Recorded information ::
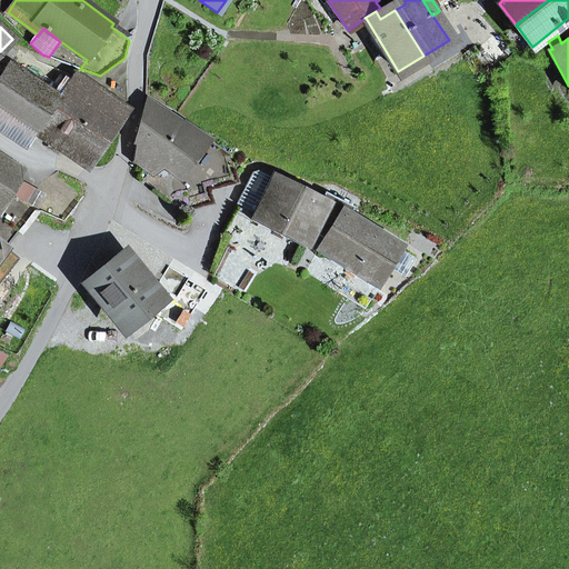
[(0,80),(0,131),(25,149),(35,133),(59,98),(10,66),(0,80)]
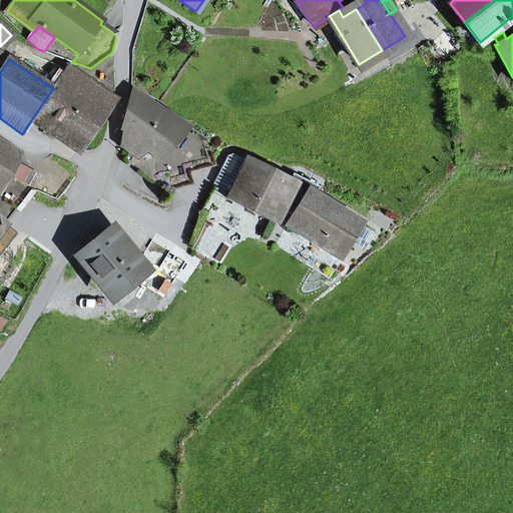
[(31,120),(77,150),(115,97),(89,79),(85,85),(66,70),(53,88),(31,120)]
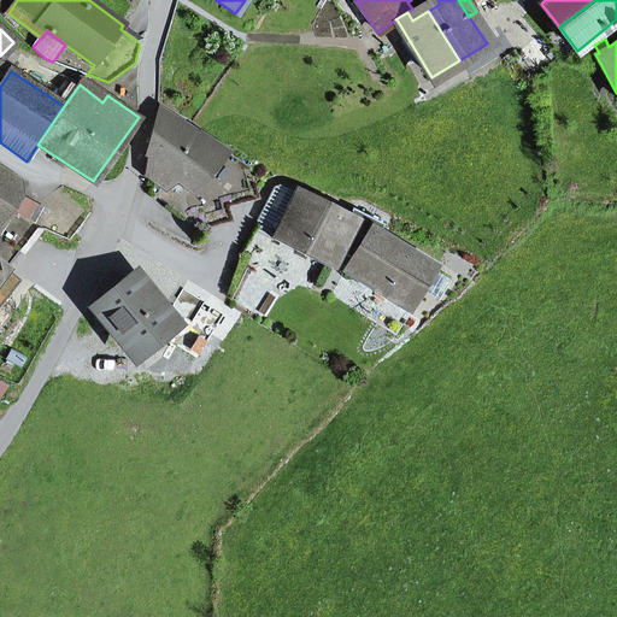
[(197,137),(158,110),(150,136),(159,141),(147,154),(150,157),(145,174),(162,187),(171,174),(191,191),(224,151),(200,133),(197,137)]
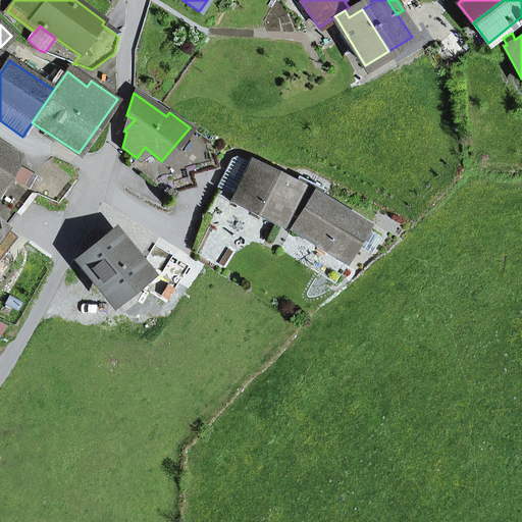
[(0,200),(16,213),(32,194),(8,181),(17,167),(16,153),(0,142),(0,200)]
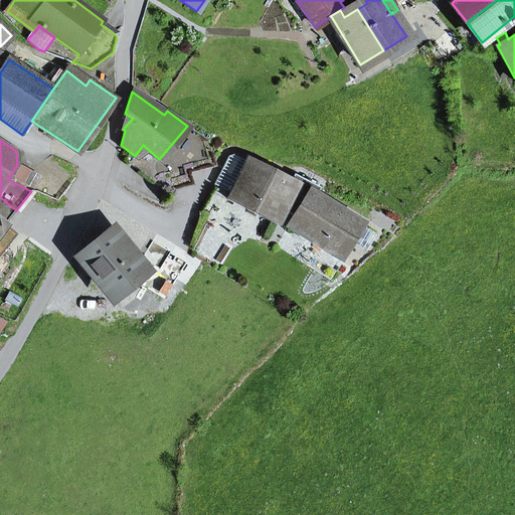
[(283,210),(289,213),(302,190),(233,155),(228,156),(214,184),(232,194),(228,200),(276,224),(283,210)]
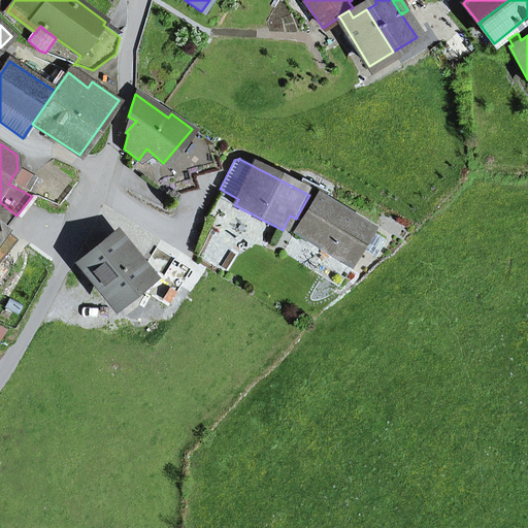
[(12,180),(24,187),(31,175),(19,169),(12,180)]
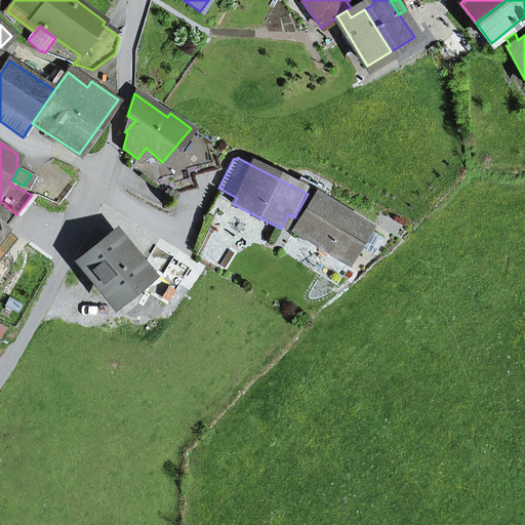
[(24,186),(33,191),(40,179),(31,174),(24,186)]
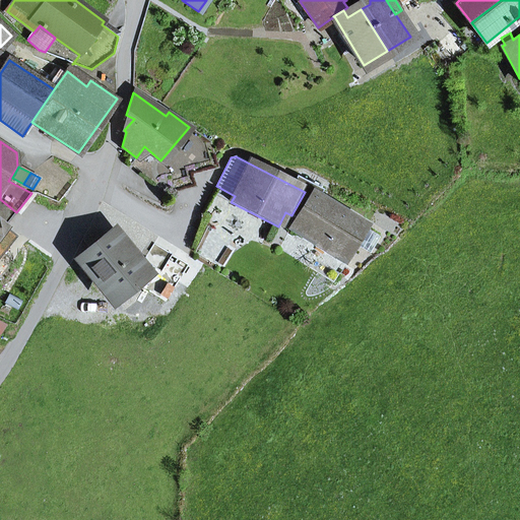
[(318,199),(324,190),(297,176),(293,185),(298,188),(313,195),(318,199)]
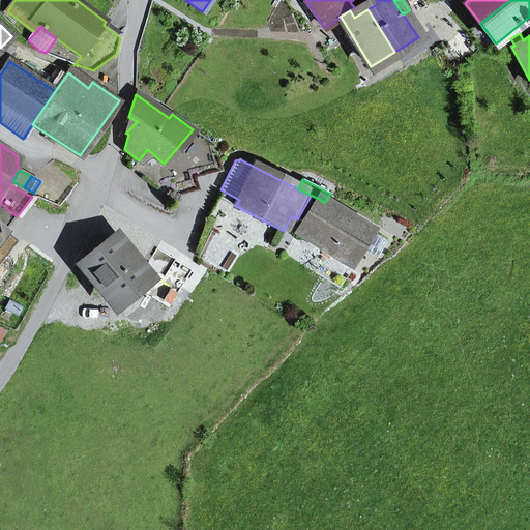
[(360,247),(370,231),(311,196),(297,219),(304,223),(296,235),(348,268),(360,247)]
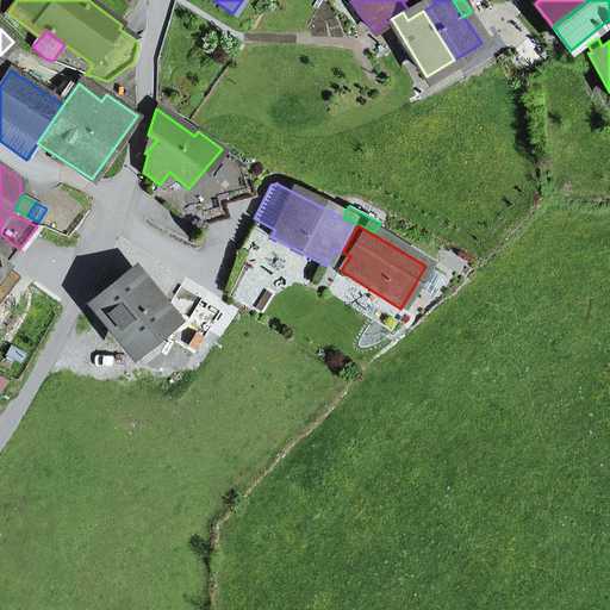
[(0,274),(19,249),(0,234),(0,274)]
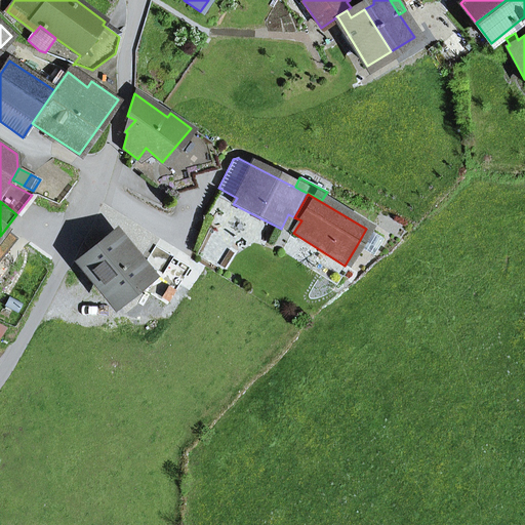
[(357,245),(373,255),(382,239),(366,229),(357,245)]
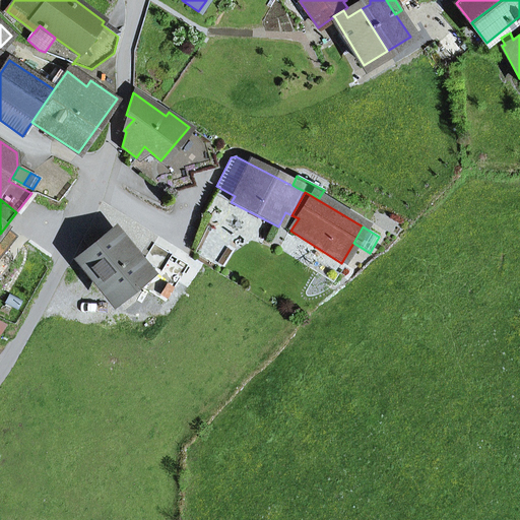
[(84,260),(114,298),(143,273),(114,237),(84,260)]
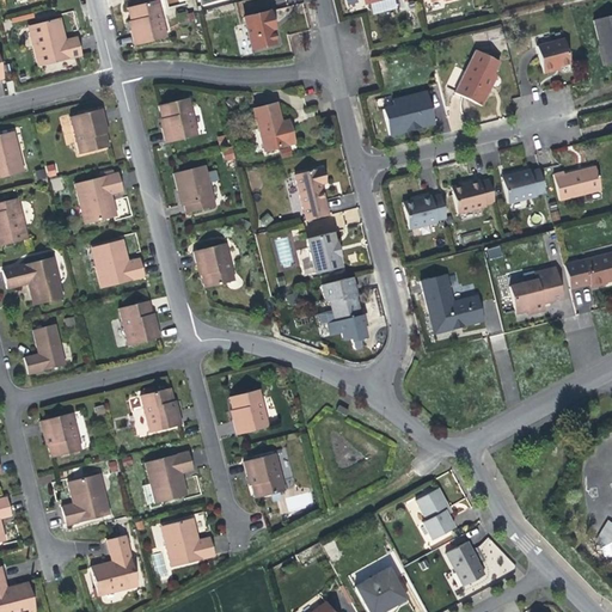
[(128,19),(130,29),(128,29),(132,44),(165,36),(155,0),(144,0),(124,5),(128,19)]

Work instruction :: Verbatim copy, images excluded: transcribe all the entries above.

Response area ::
[(0,80),(0,131),(25,149),(35,133),(59,98),(10,66),(0,80)]
[(31,120),(77,150),(115,97),(89,79),(85,85),(66,70),(53,88),(31,120)]
[(197,137),(158,110),(150,136),(159,141),(147,154),(150,157),(145,174),(162,187),(171,174),(191,191),(224,151),(200,133),(197,137)]
[(0,200),(16,213),(32,194),(8,181),(17,167),(16,153),(0,142),(0,200)]
[(283,210),(289,213),(302,190),(233,155),(228,156),(214,184),(232,194),(228,200),(276,224),(283,210)]
[(12,180),(24,187),(31,175),(19,169),(12,180)]
[(24,186),(33,191),(40,179),(31,174),(24,186)]
[(318,199),(324,190),(297,176),(293,185),(298,188),(313,195),(318,199)]
[(360,247),(370,231),(311,196),(297,219),(304,223),(296,235),(348,268),(360,247)]
[(0,274),(19,249),(0,234),(0,274)]
[(357,245),(373,255),(382,239),(366,229),(357,245)]
[(84,260),(114,298),(143,273),(114,237),(84,260)]
[(128,19),(130,29),(128,29),(132,44),(165,36),(155,0),(144,0),(124,5),(128,19)]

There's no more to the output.